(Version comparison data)
══════════════════════════════
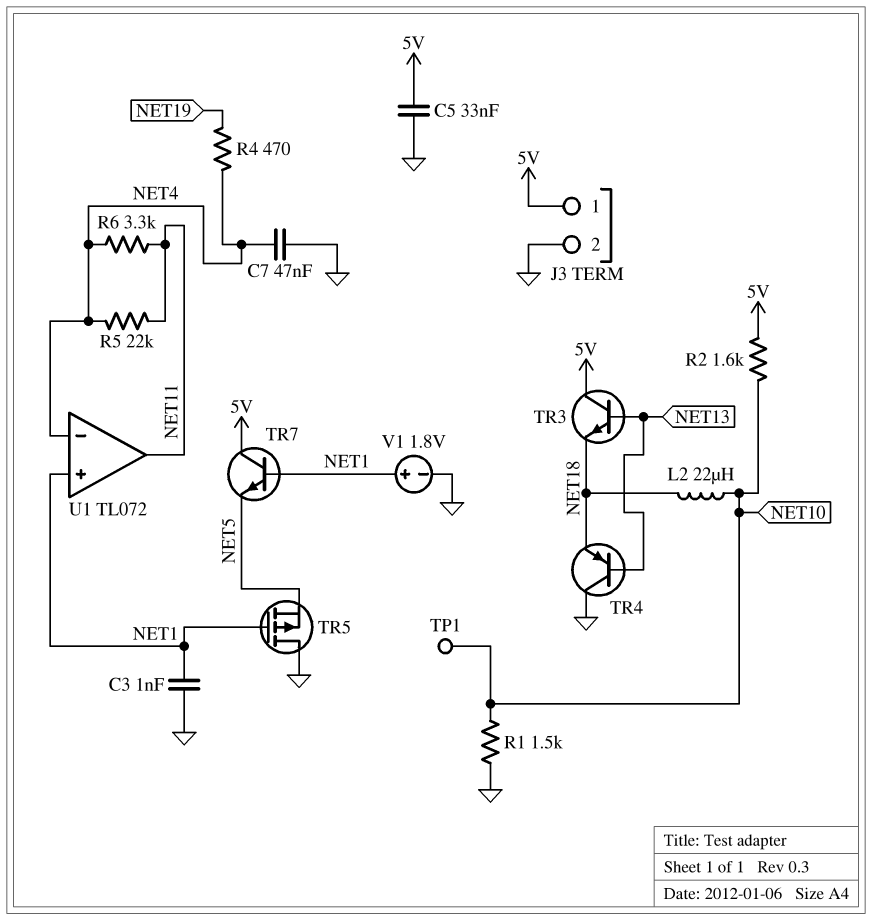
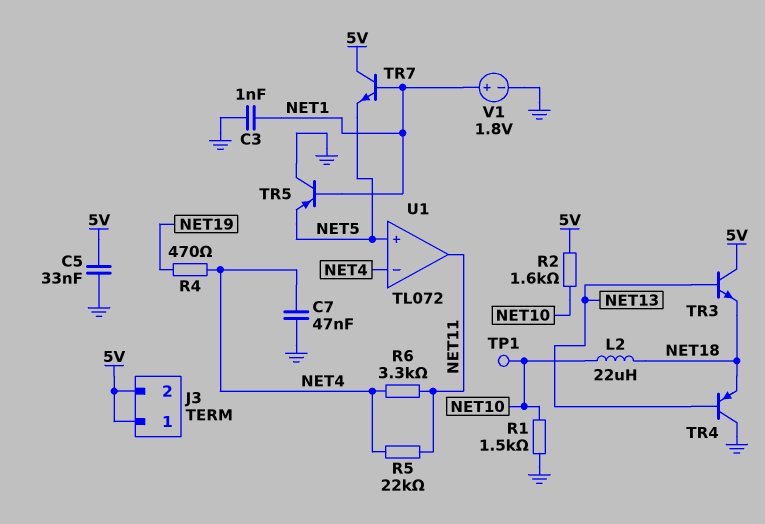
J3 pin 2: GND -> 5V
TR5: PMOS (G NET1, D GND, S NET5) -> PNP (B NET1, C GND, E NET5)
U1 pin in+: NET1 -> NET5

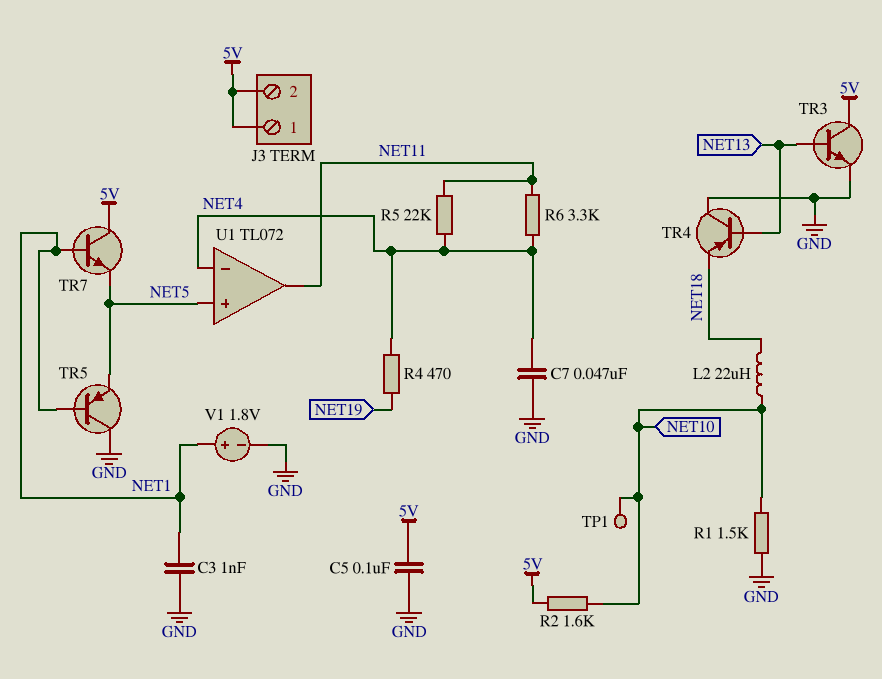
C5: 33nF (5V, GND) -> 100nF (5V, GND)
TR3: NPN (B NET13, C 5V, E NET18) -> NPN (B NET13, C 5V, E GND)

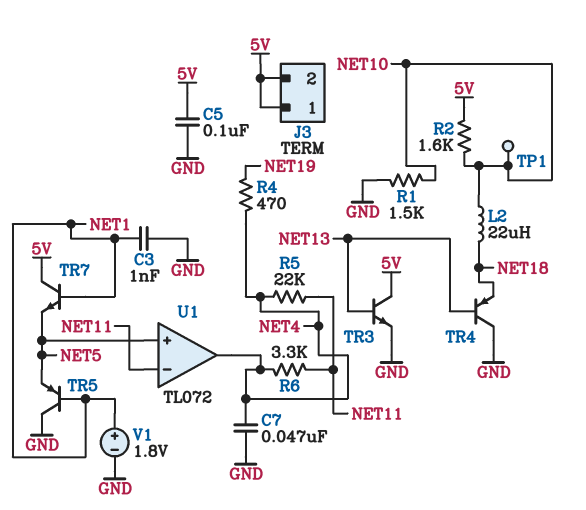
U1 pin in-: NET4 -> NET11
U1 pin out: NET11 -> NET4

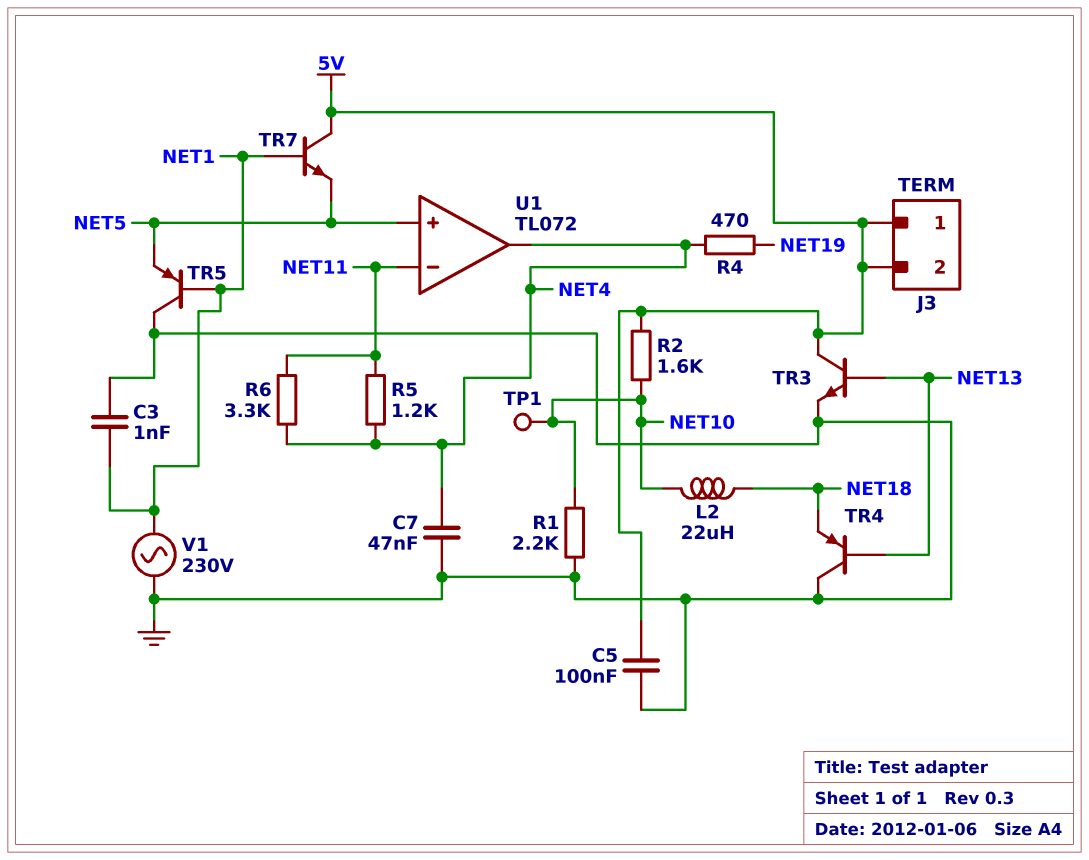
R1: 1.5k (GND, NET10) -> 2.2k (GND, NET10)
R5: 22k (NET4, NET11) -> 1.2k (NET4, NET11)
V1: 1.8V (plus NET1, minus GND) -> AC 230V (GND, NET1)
══════════════════════════════
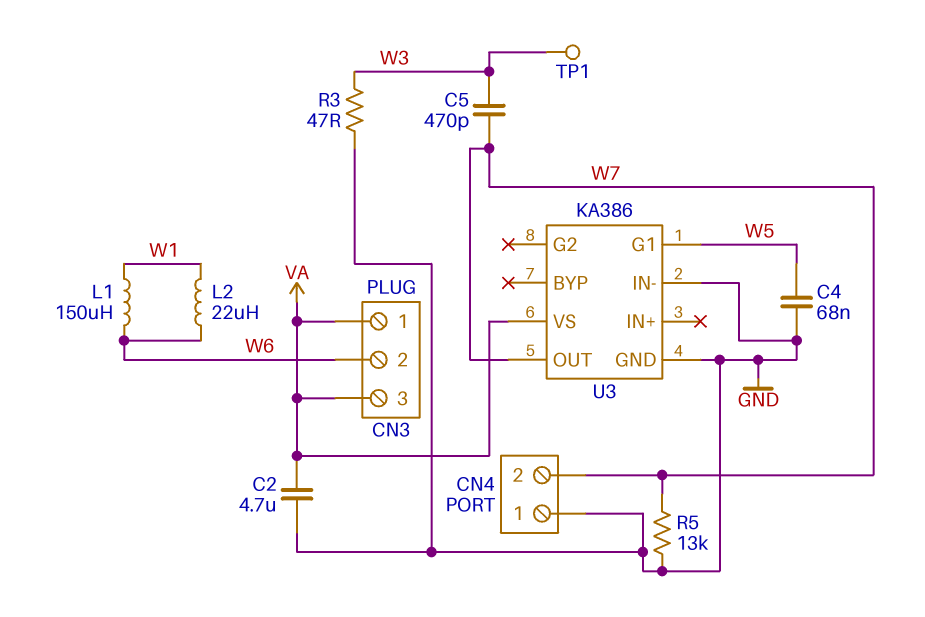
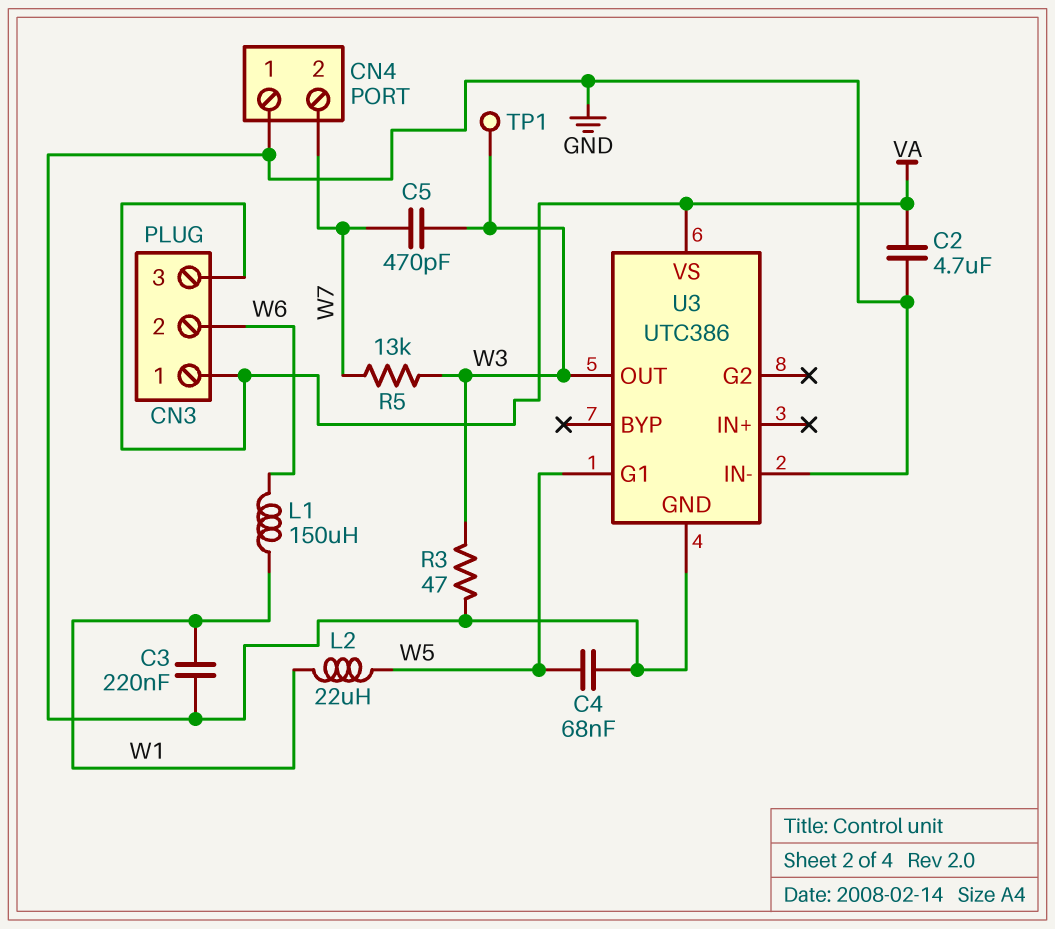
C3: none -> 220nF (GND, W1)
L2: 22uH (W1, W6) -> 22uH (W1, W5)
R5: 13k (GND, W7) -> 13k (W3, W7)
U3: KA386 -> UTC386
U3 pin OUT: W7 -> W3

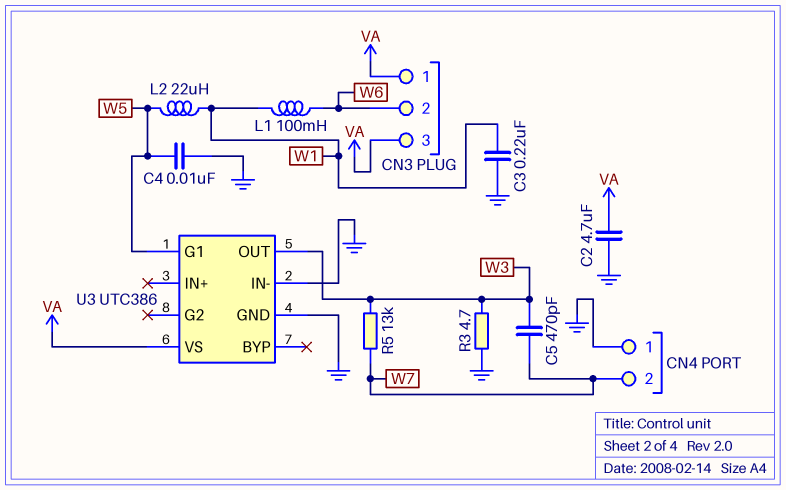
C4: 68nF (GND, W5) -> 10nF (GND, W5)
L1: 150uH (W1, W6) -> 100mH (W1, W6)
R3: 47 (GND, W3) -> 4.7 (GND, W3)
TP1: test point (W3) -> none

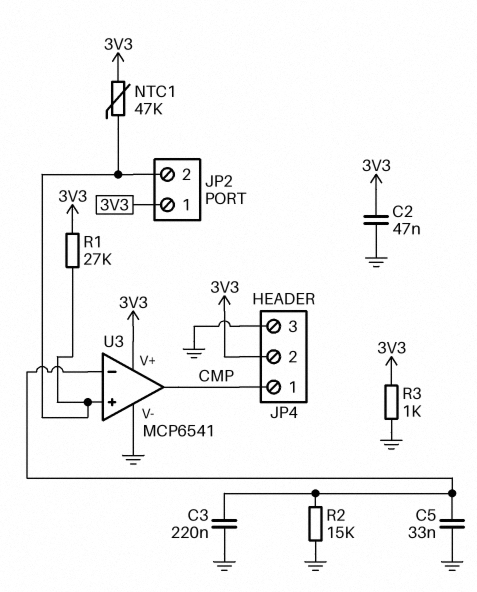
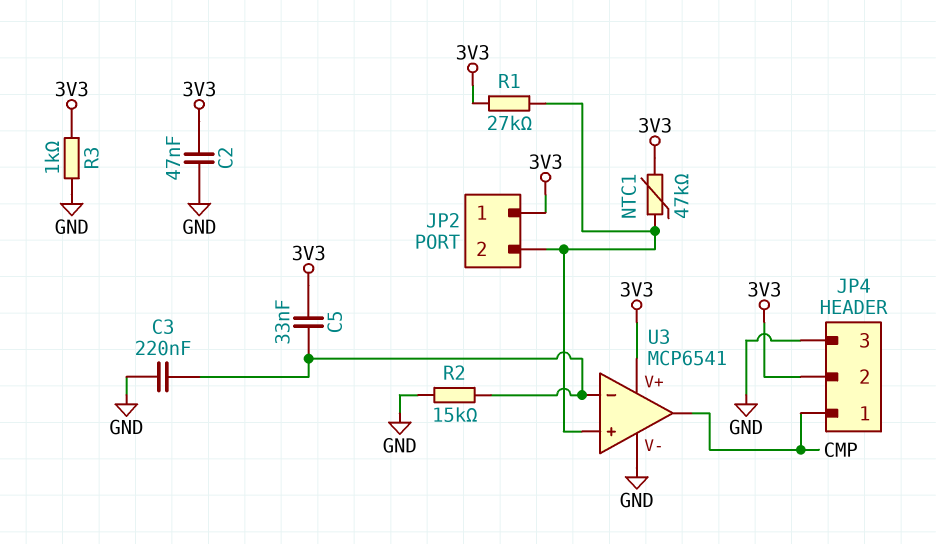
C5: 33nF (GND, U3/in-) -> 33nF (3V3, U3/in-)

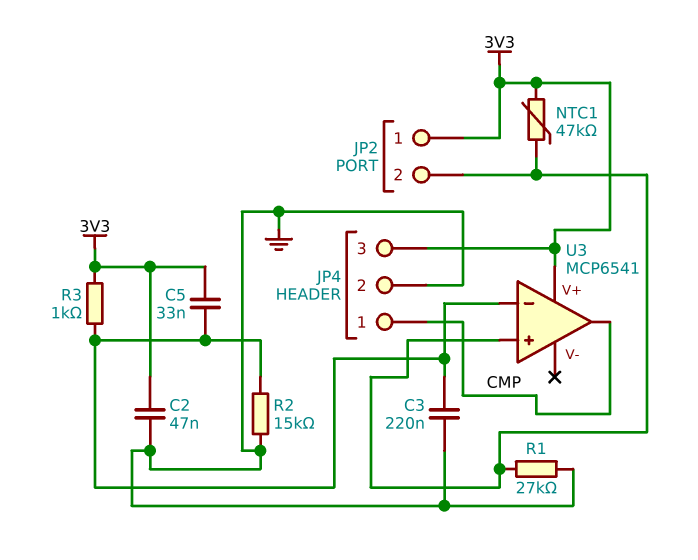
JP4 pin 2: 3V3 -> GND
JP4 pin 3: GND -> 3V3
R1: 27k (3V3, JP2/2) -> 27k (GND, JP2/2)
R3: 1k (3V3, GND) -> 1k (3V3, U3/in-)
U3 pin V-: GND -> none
══════════════════════════════
Reproduce the records above exactly, but only from the line with "U3 pin OUT: W7 -> W3" up to and including the line with "U3 pin V-: GND -> none". Leave the pictures out.

(Answer to this problem)
U3 pin OUT: W7 -> W3

C4: 68nF (GND, W5) -> 10nF (GND, W5)
L1: 150uH (W1, W6) -> 100mH (W1, W6)
R3: 47 (GND, W3) -> 4.7 (GND, W3)
TP1: test point (W3) -> none

C5: 33nF (GND, U3/in-) -> 33nF (3V3, U3/in-)

JP4 pin 2: 3V3 -> GND
JP4 pin 3: GND -> 3V3
R1: 27k (3V3, JP2/2) -> 27k (GND, JP2/2)
R3: 1k (3V3, GND) -> 1k (3V3, U3/in-)
U3 pin V-: GND -> none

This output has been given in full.